→ SUPPLIED DATA
====
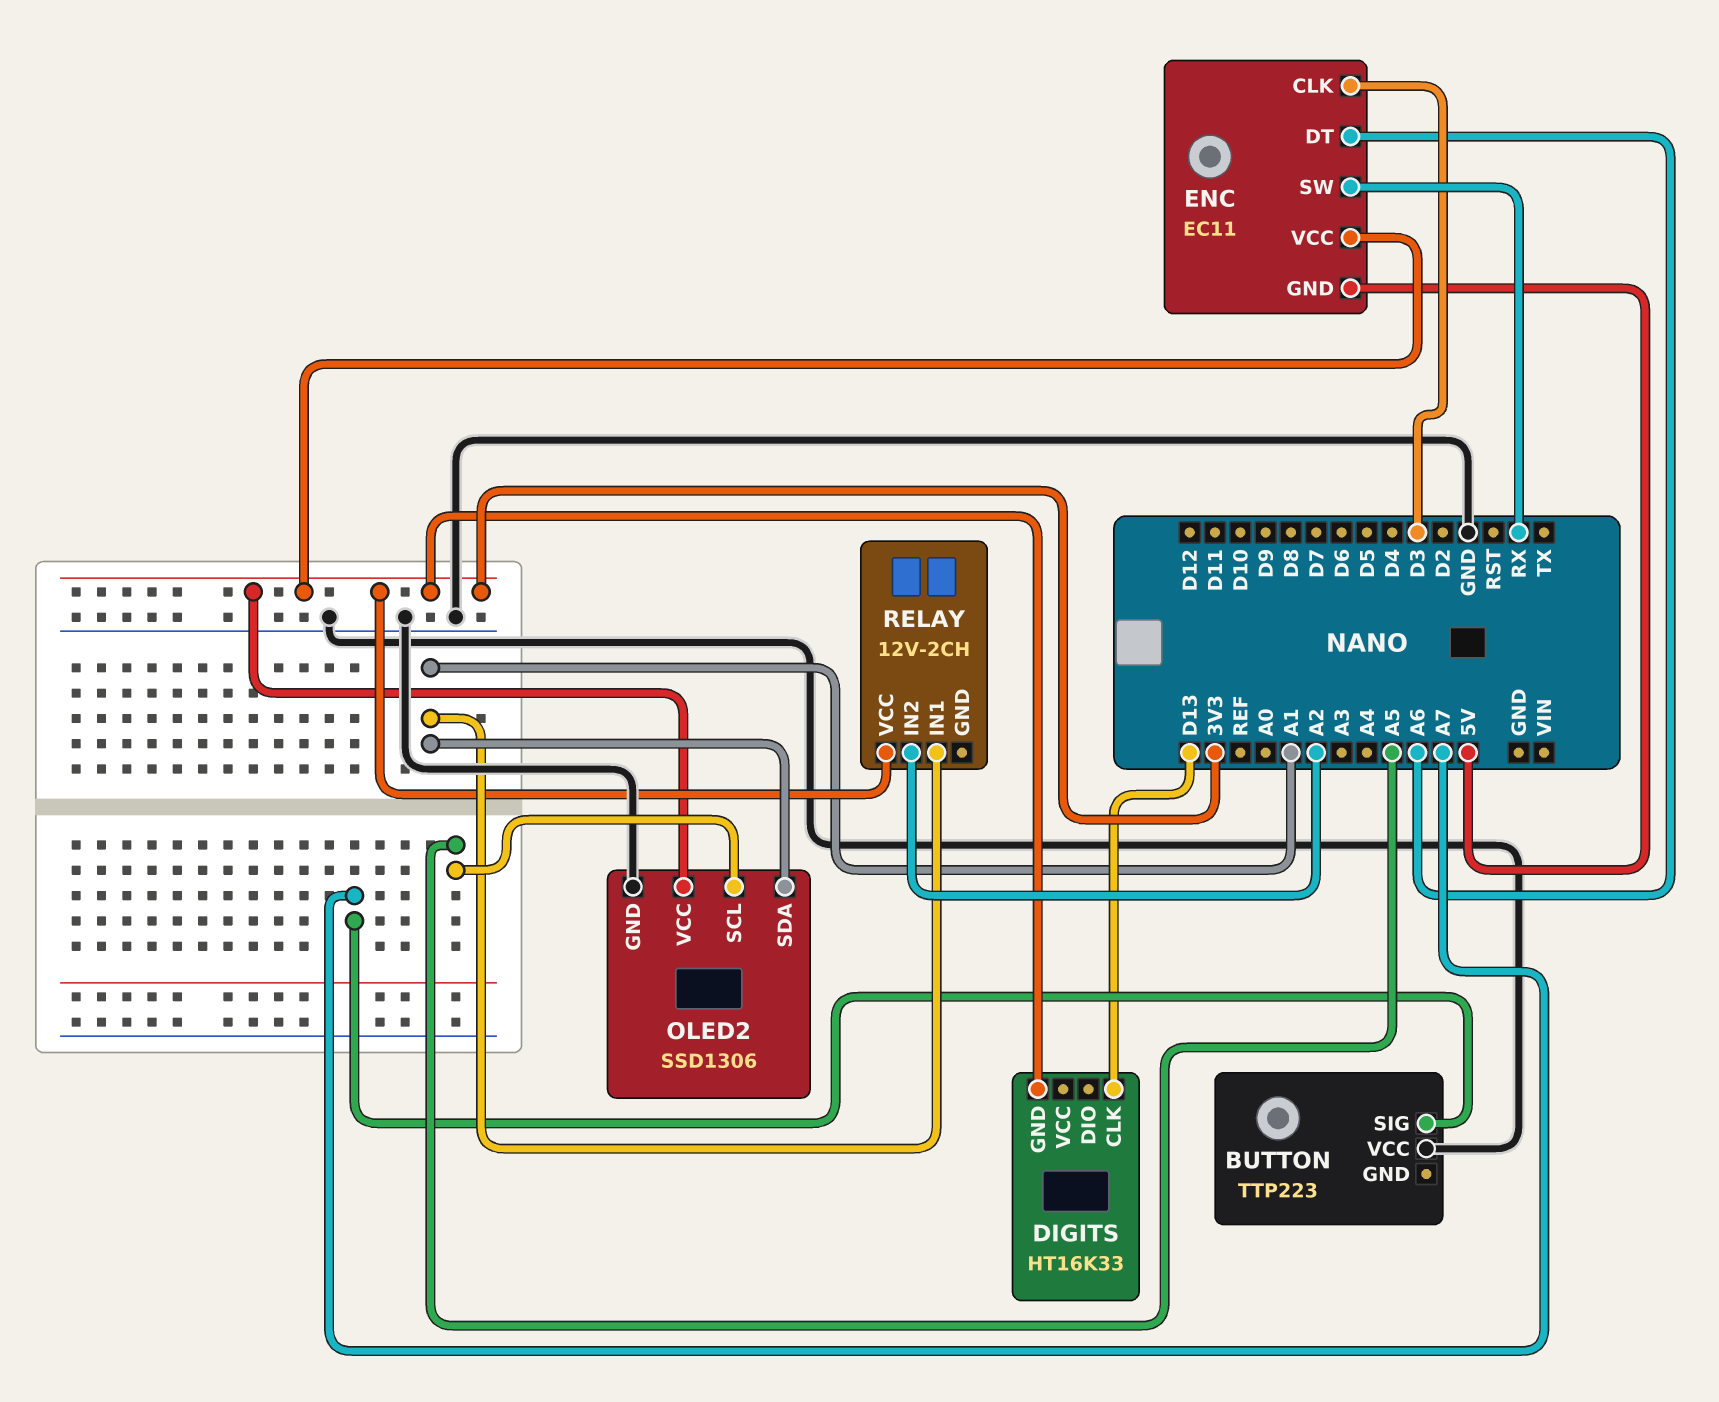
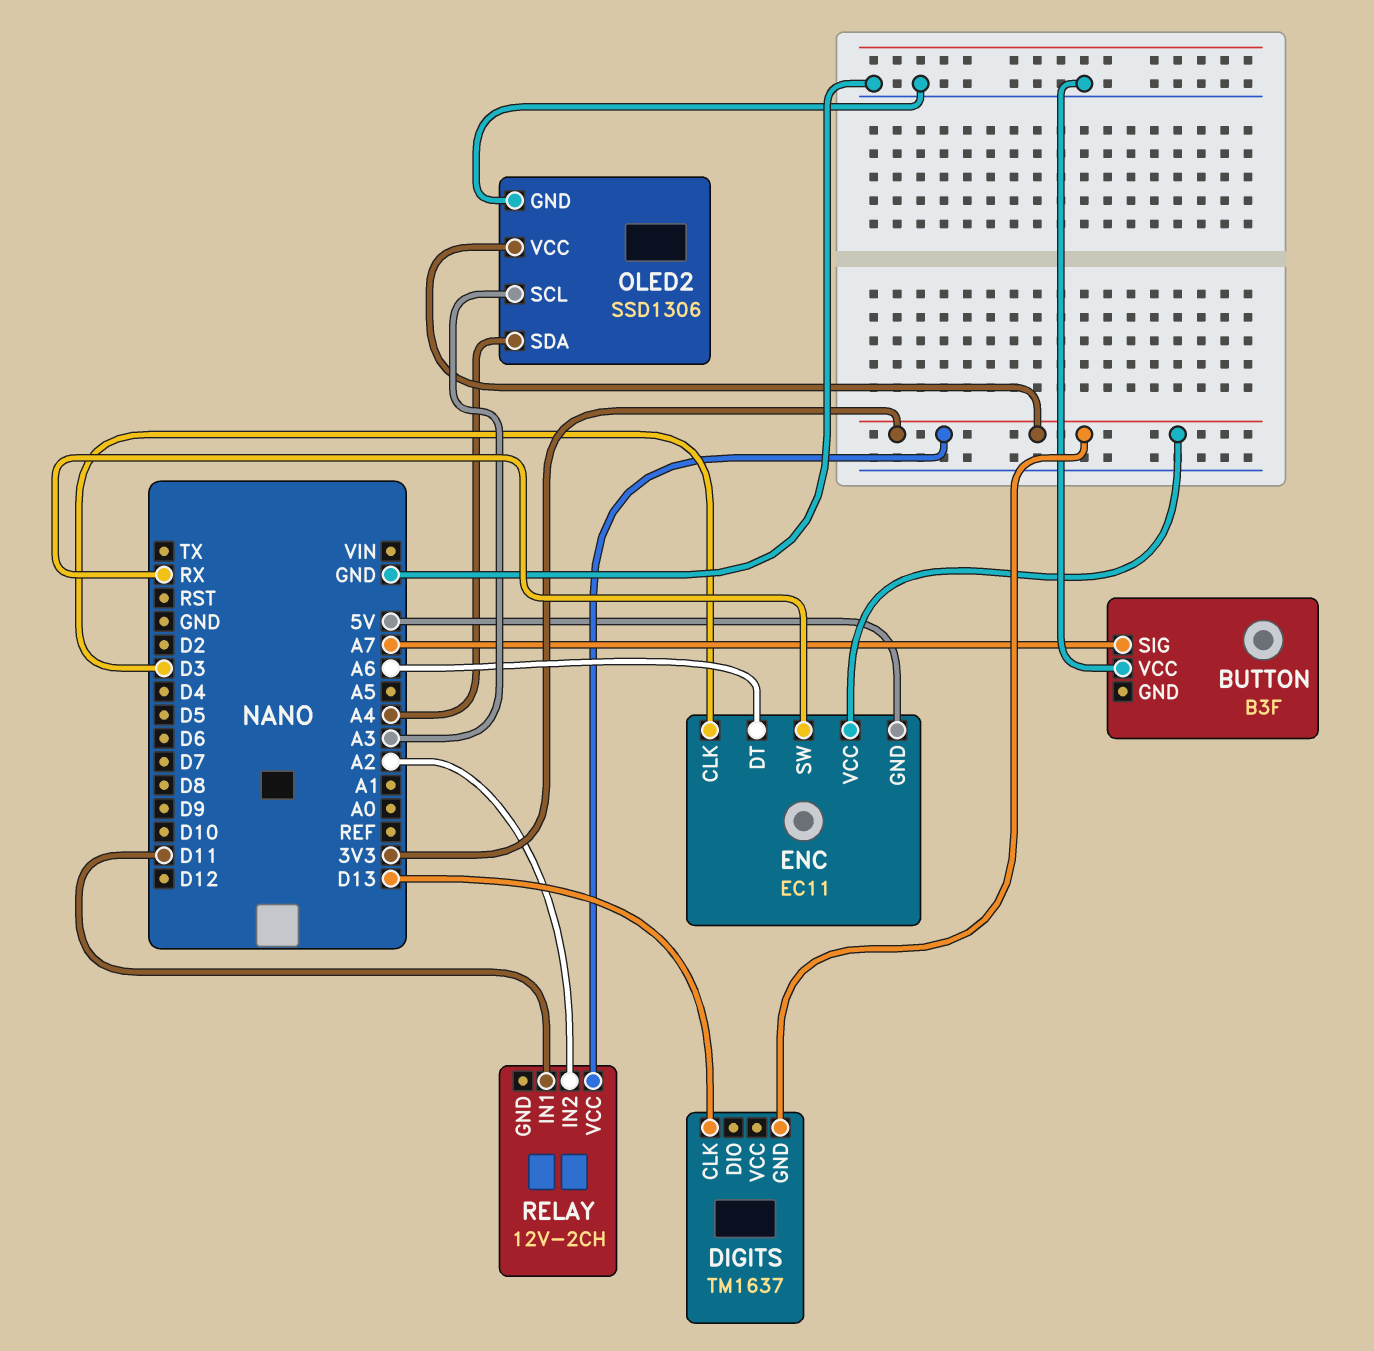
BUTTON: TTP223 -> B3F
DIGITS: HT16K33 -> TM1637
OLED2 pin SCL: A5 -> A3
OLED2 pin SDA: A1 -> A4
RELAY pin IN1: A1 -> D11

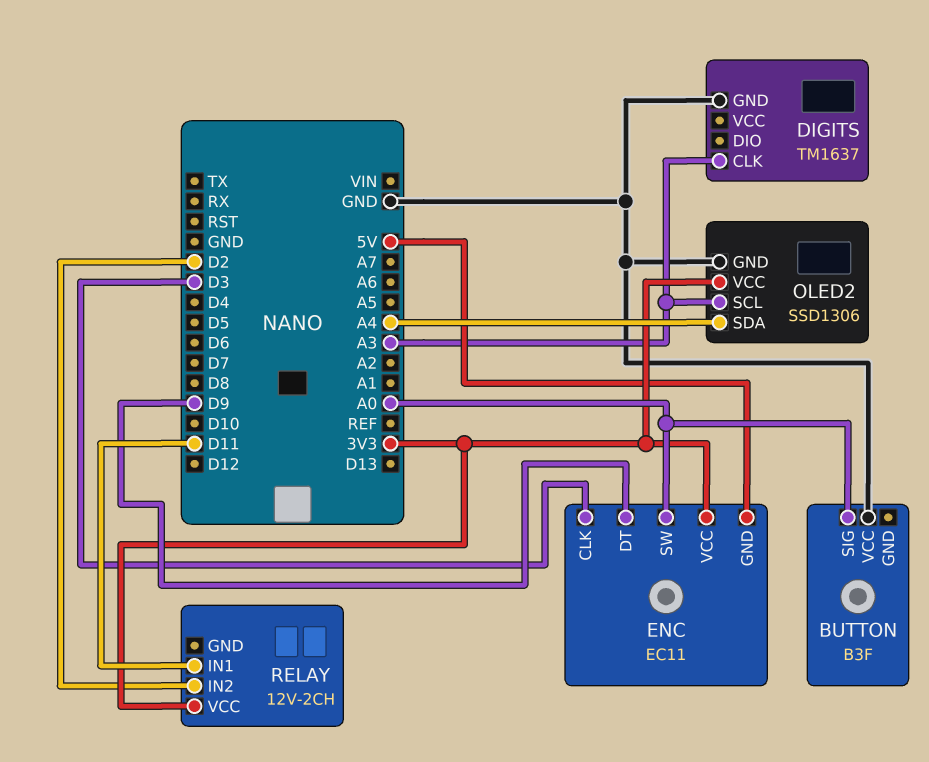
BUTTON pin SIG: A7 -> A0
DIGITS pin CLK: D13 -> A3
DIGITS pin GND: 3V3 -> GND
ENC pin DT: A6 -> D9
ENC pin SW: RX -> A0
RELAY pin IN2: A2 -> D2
====
→ PROBLEM DESCRIPTION
Take every line from the records that holds "DIGITS" and copy it down.

→ SOLUTION TO THE PROBLEM
DIGITS: HT16K33 -> TM1637
DIGITS pin CLK: D13 -> A3
DIGITS pin GND: 3V3 -> GND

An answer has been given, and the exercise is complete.